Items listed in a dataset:

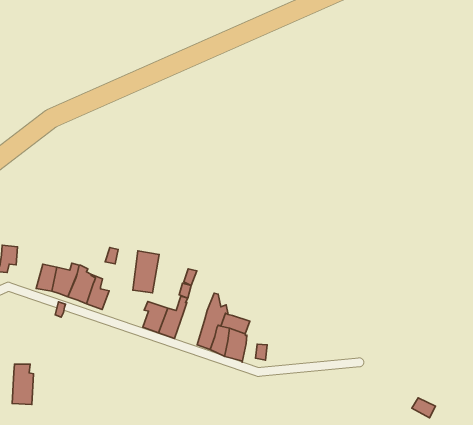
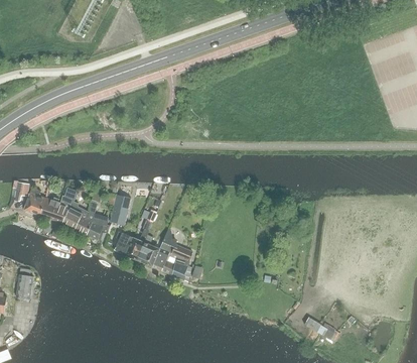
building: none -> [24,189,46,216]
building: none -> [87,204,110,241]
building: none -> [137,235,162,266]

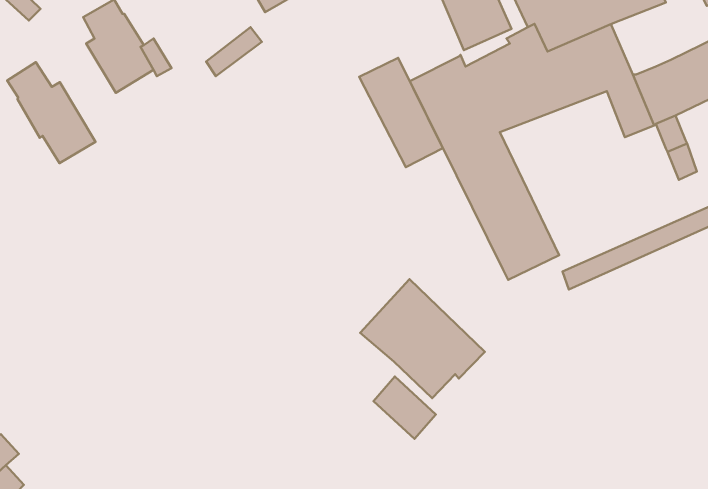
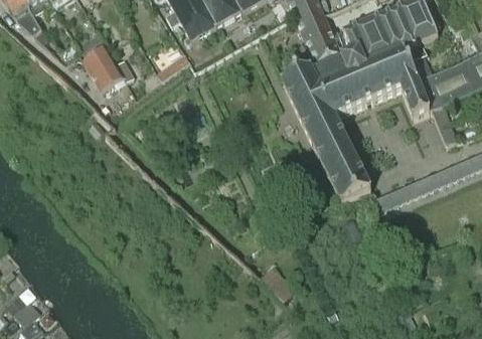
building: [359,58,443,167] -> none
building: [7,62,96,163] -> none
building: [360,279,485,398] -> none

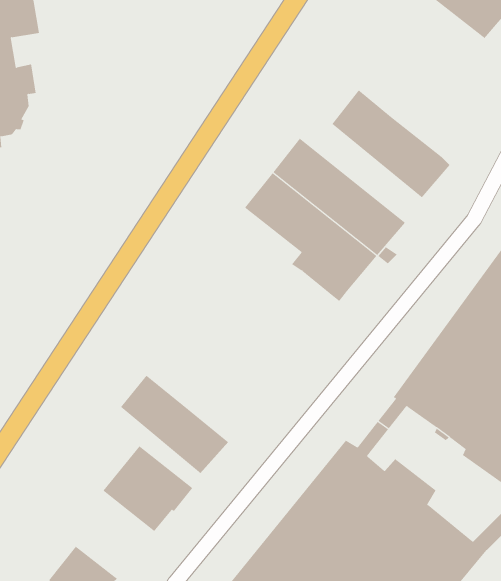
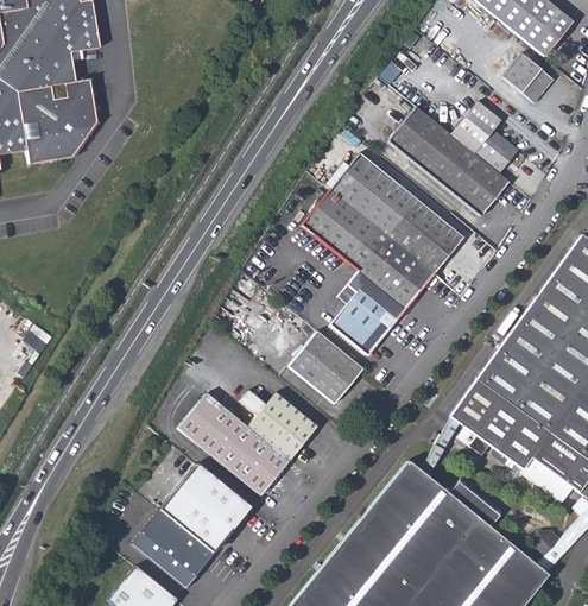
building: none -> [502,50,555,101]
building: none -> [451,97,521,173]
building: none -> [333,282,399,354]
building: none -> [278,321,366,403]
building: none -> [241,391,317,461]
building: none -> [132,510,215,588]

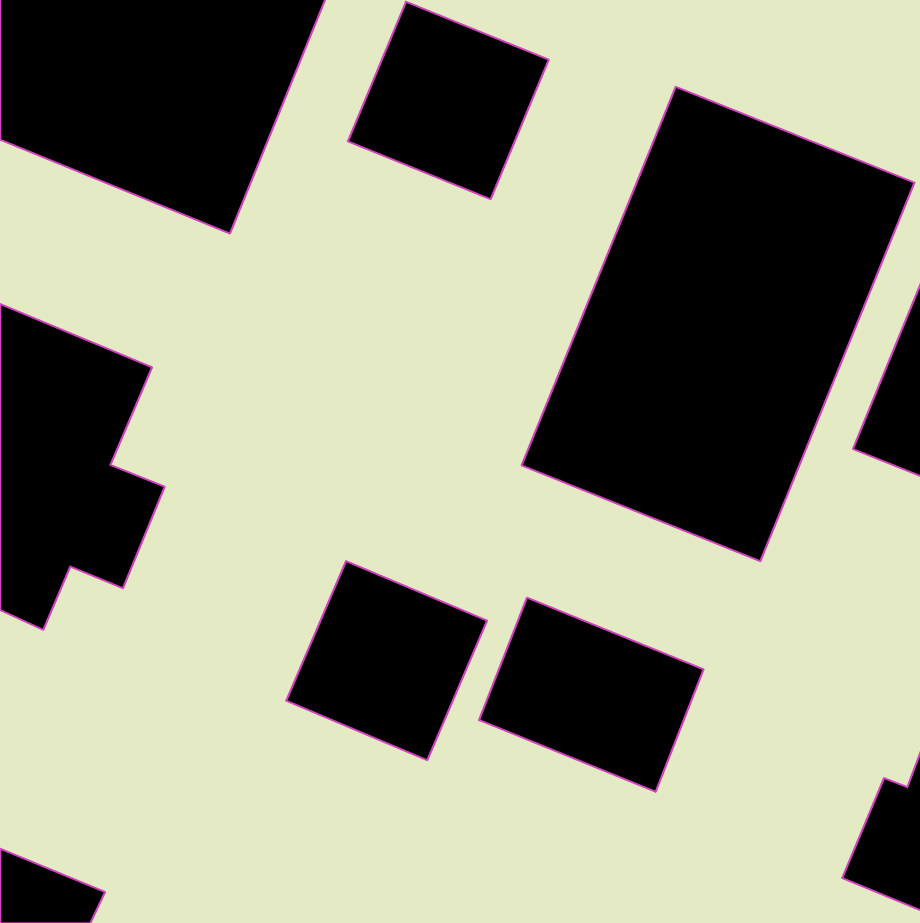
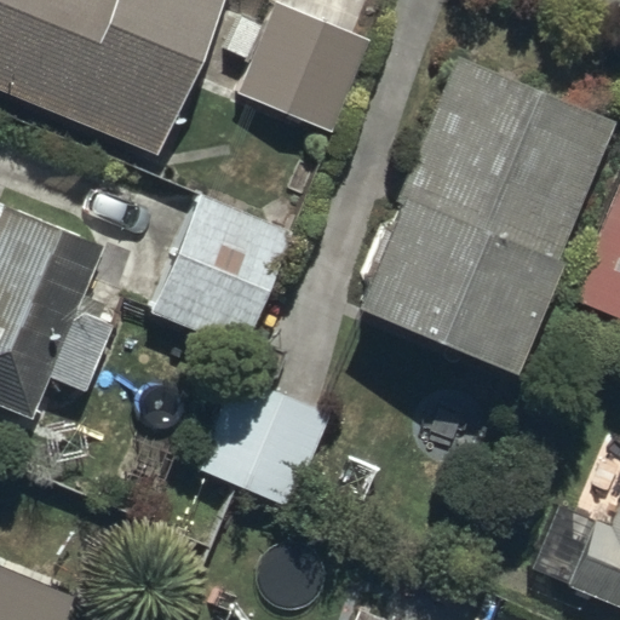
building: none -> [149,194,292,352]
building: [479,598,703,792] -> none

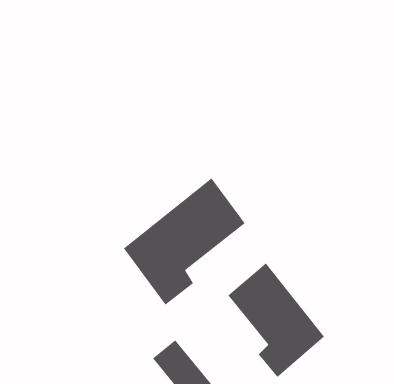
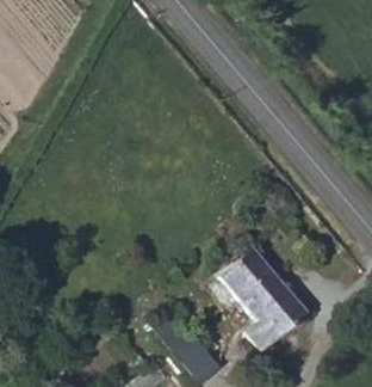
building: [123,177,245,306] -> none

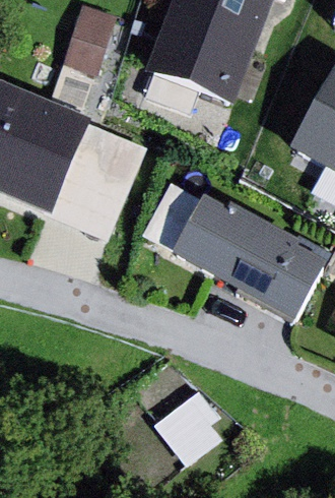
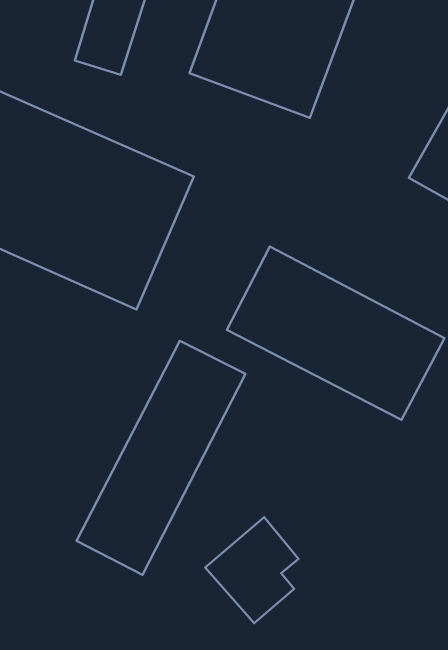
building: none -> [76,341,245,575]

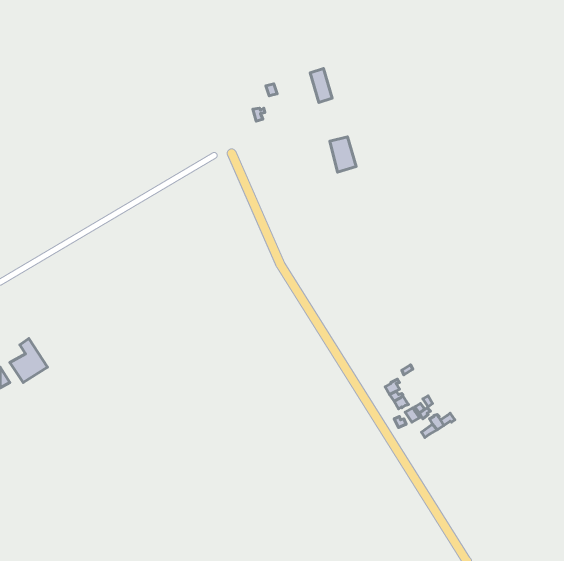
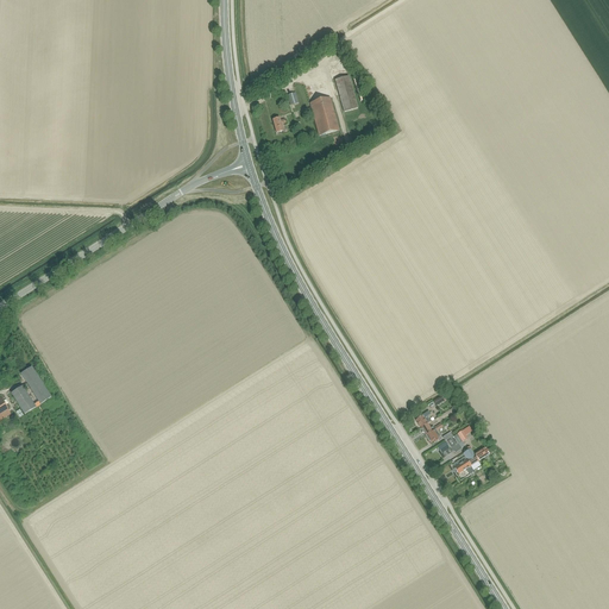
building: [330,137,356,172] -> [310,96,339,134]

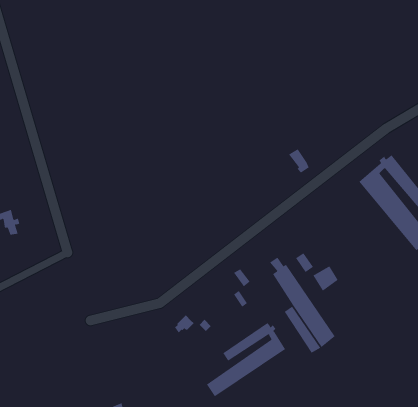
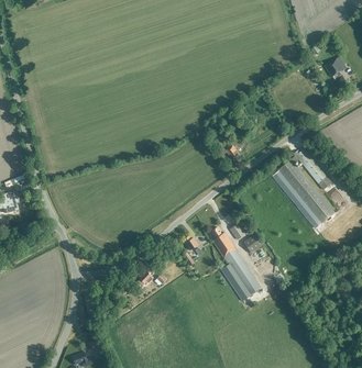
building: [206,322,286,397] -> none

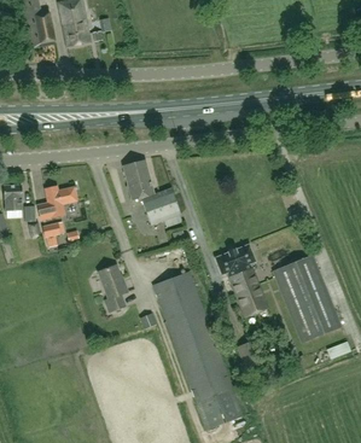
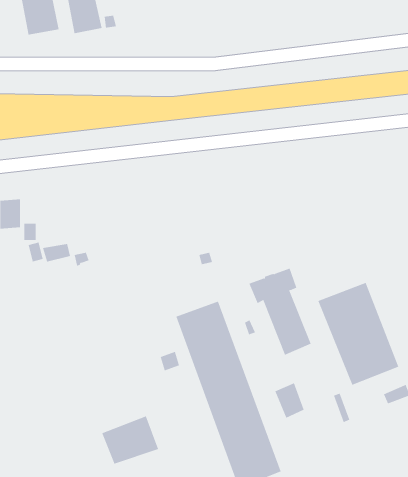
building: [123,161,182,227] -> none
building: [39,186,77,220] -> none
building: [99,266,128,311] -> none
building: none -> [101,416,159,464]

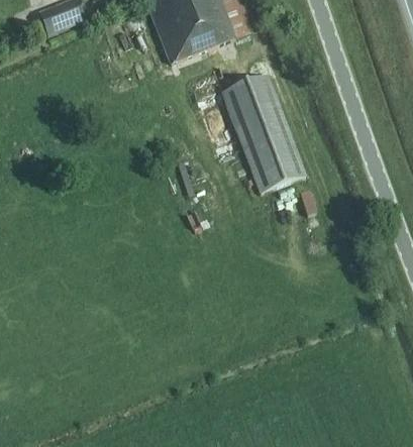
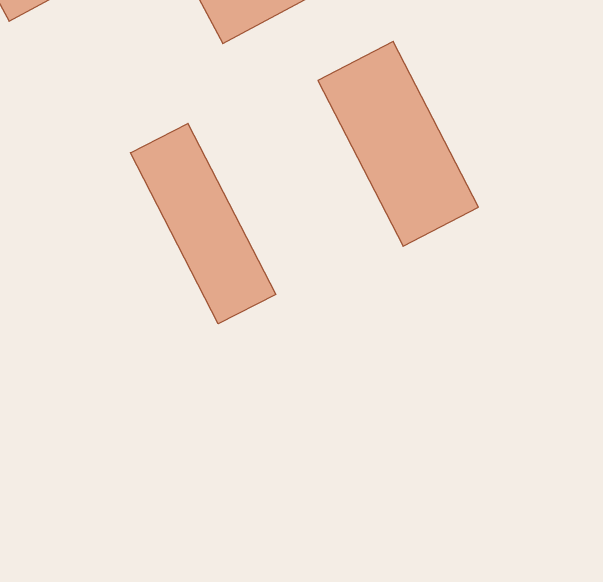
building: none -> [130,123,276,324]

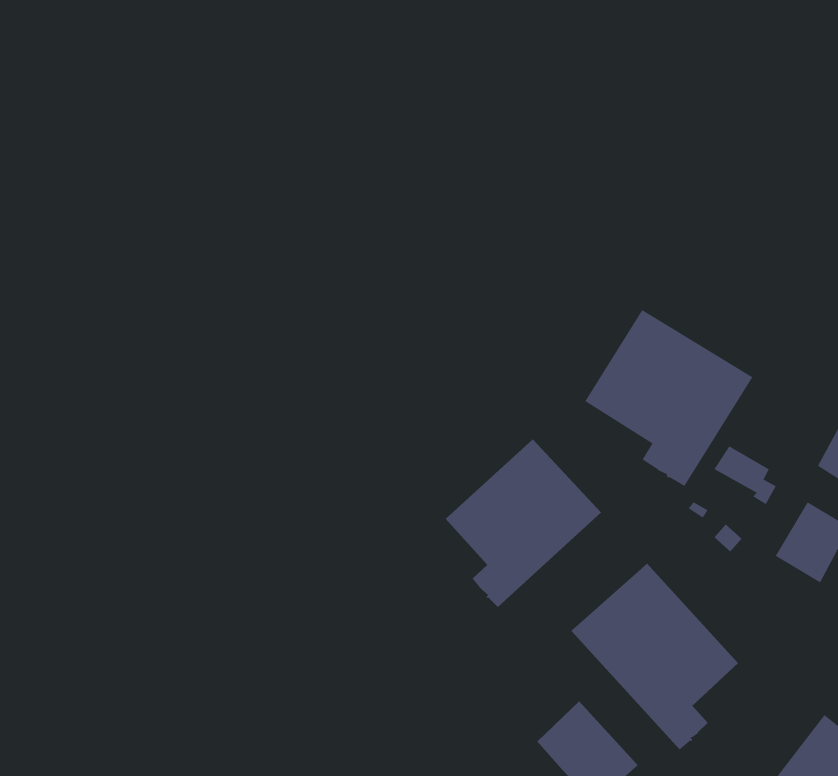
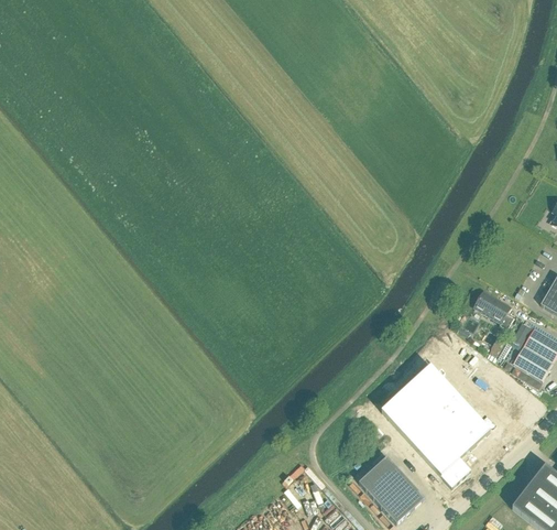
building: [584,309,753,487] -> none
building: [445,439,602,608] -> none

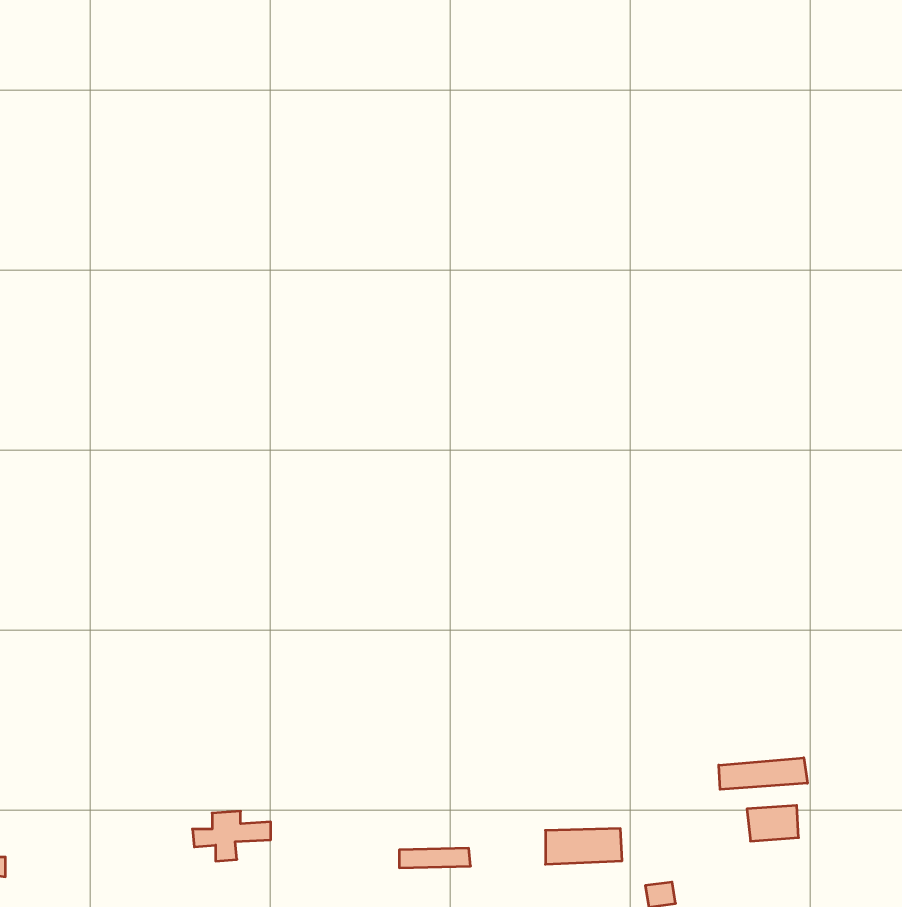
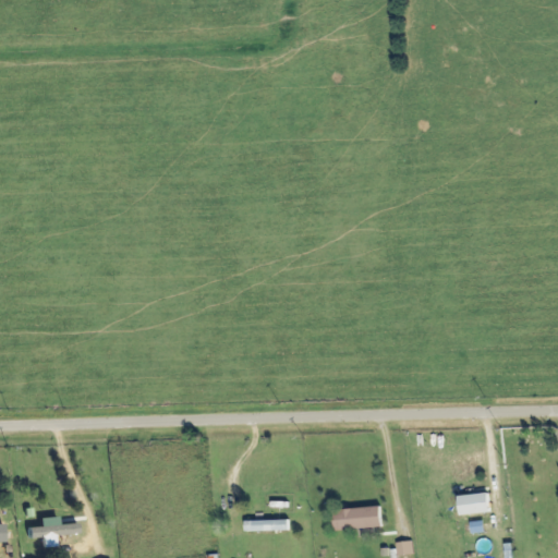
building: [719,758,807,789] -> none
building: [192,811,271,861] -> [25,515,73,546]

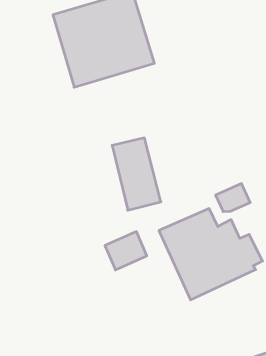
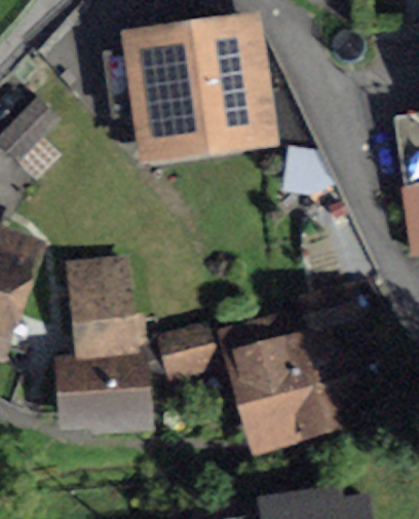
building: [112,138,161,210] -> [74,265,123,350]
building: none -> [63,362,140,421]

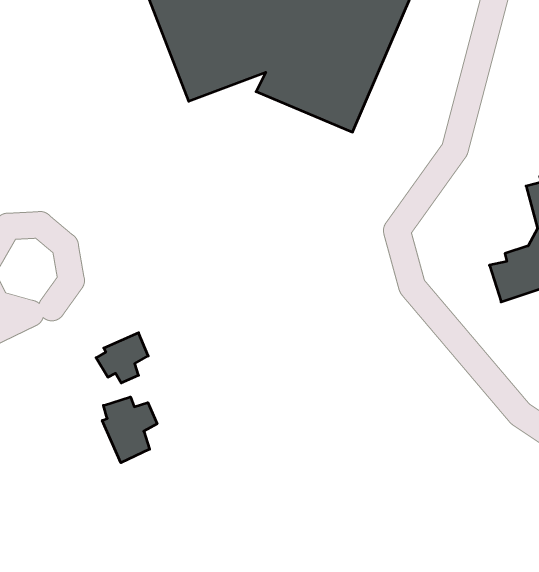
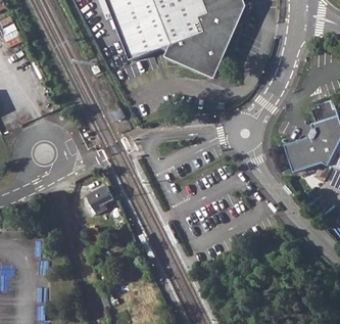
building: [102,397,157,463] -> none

# AIM OF THE TASK
The required answer is the lines from the one that contains "building: none -> [130,123,276,324]" through the last line of the records, restated word for word, with every picture dropped.

# TASK OUTPUT
building: none -> [130,123,276,324]

building: [584,309,753,487] -> none
building: [445,439,602,608] -> none

building: [719,758,807,789] -> none
building: [192,811,271,861] -> [25,515,73,546]

building: [112,138,161,210] -> [74,265,123,350]
building: none -> [63,362,140,421]

building: [102,397,157,463] -> none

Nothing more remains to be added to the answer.